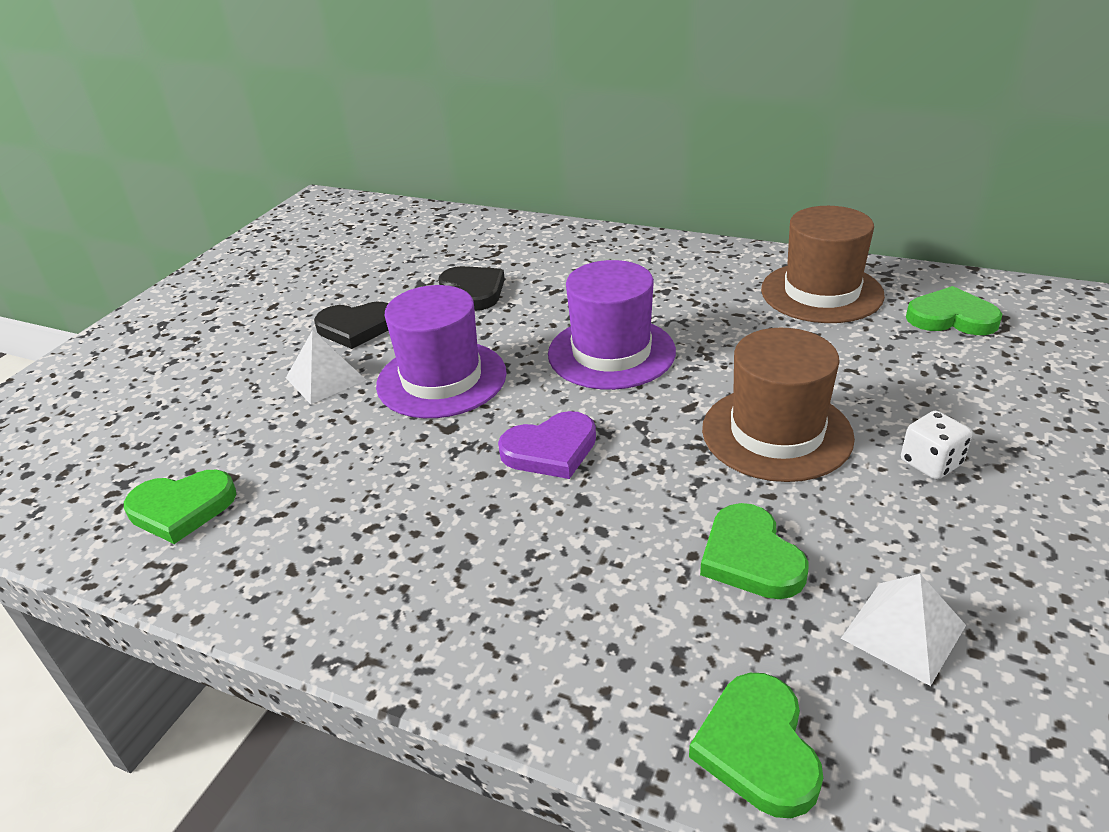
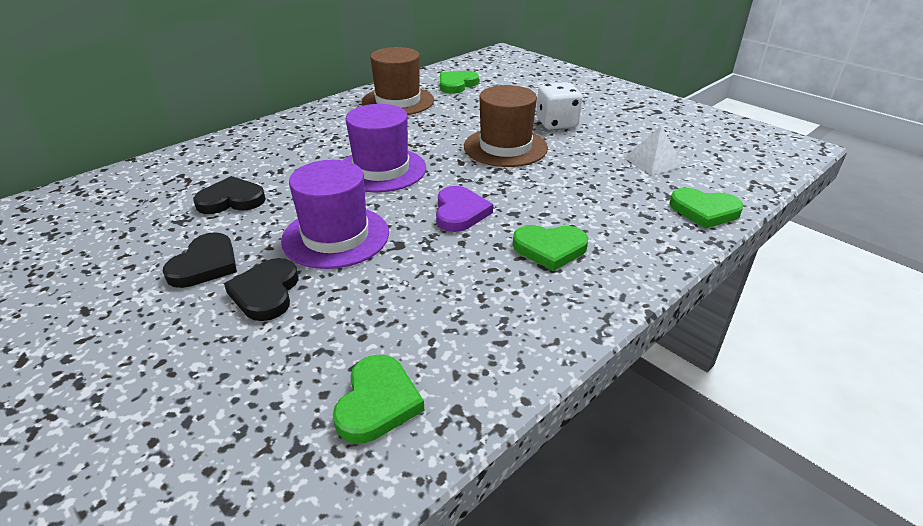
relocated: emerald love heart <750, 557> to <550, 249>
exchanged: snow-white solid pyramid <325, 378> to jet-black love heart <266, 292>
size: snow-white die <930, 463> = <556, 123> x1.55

+++

Exercise brief: Type the listing out again word for word, passing over each picture.

Exercise result:
relocated: emerald love heart <750, 557> to <550, 249>
exchanged: snow-white solid pyramid <325, 378> to jet-black love heart <266, 292>
size: snow-white die <930, 463> = <556, 123> x1.55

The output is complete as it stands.